## Work to be completed
Render every line of the rows as a numbered list, skipping blank lines and leaving out the pictures.

Collected data entries

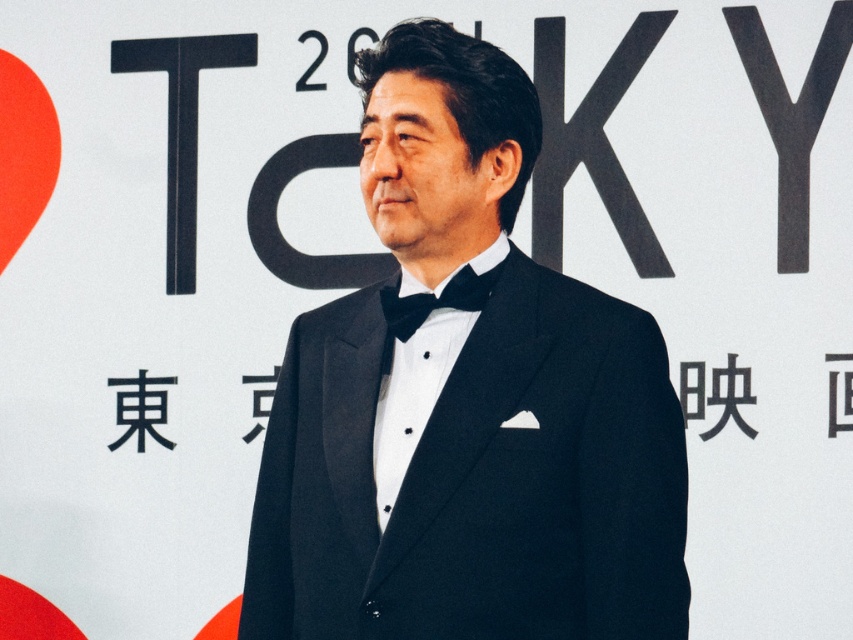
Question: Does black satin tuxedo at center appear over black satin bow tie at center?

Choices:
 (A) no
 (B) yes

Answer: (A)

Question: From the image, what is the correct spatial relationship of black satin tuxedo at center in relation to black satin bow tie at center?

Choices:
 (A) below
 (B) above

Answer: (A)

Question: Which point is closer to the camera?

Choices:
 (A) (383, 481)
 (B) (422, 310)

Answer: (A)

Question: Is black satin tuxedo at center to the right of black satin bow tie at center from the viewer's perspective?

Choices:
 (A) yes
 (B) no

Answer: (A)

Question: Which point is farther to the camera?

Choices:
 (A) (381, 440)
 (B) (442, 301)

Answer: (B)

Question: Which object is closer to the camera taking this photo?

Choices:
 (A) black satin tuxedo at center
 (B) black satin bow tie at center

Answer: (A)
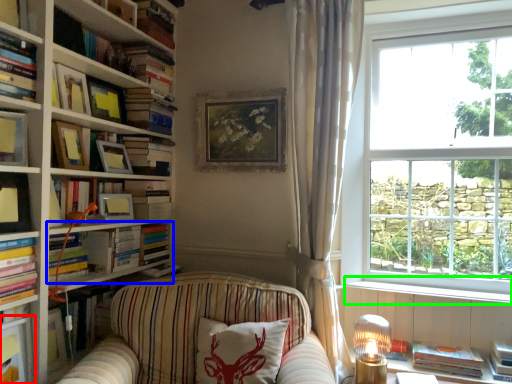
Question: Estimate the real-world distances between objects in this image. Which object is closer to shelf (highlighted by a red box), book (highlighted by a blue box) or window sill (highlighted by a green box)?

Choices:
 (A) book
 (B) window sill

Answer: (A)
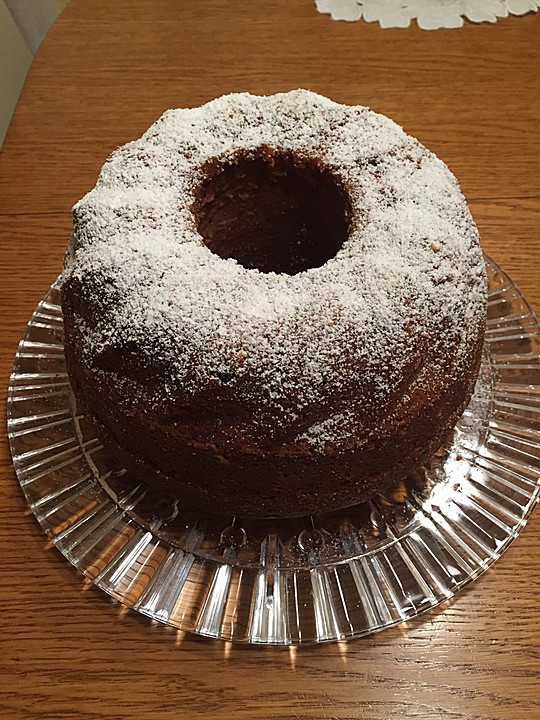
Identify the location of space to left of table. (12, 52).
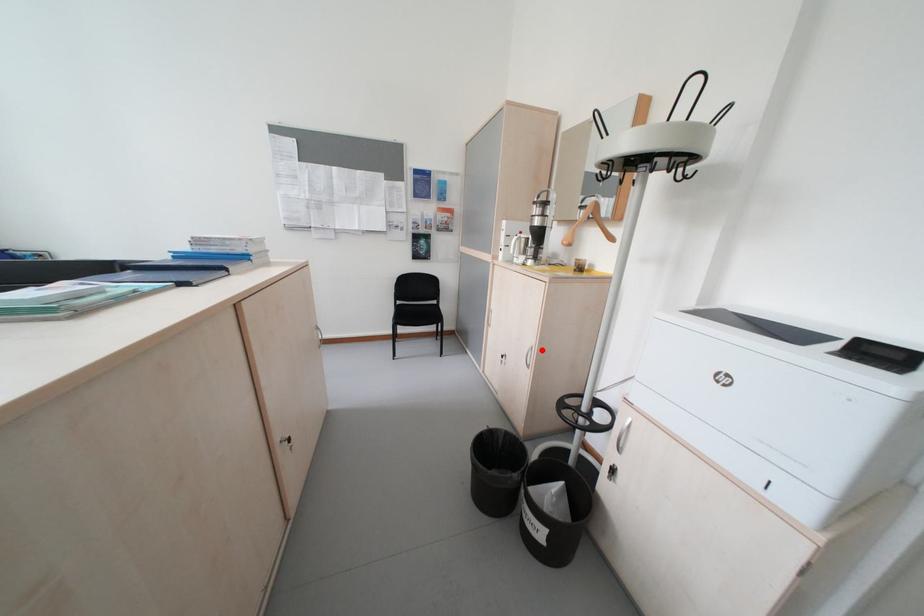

## Answer to this exercise
1. Question: Does black satin tuxedo at center appear over black satin bow tie at center?
2. Choices:
3.  (A) no
4.  (B) yes
5. Answer: (A)
6. Question: From the image, what is the correct spatial relationship of black satin tuxedo at center in relation to black satin bow tie at center?
7. Choices:
8.  (A) below
9.  (B) above
10. Answer: (A)
11. Question: Which point is closer to the camera?
12. Choices:
13.  (A) (383, 481)
14.  (B) (422, 310)
15. Answer: (A)
16. Question: Is black satin tuxedo at center to the right of black satin bow tie at center from the viewer's perspective?
17. Choices:
18.  (A) yes
19.  (B) no
20. Answer: (A)
21. Question: Which point is farther to the camera?
22. Choices:
23.  (A) (381, 440)
24.  (B) (442, 301)
25. Answer: (B)
26. Question: Which object is closer to the camera taking this photo?
27. Choices:
28.  (A) black satin tuxedo at center
29.  (B) black satin bow tie at center
30. Answer: (A)
31. Question: Estimate the real-world distances between objects in this image. Which object is closer to shelf (highlighted by a red box), book (highlighted by a blue box) or window sill (highlighted by a green box)?
32. Choices:
33.  (A) book
34.  (B) window sill
35. Answer: (A)
36. Identify the location of space to left of table. (12, 52).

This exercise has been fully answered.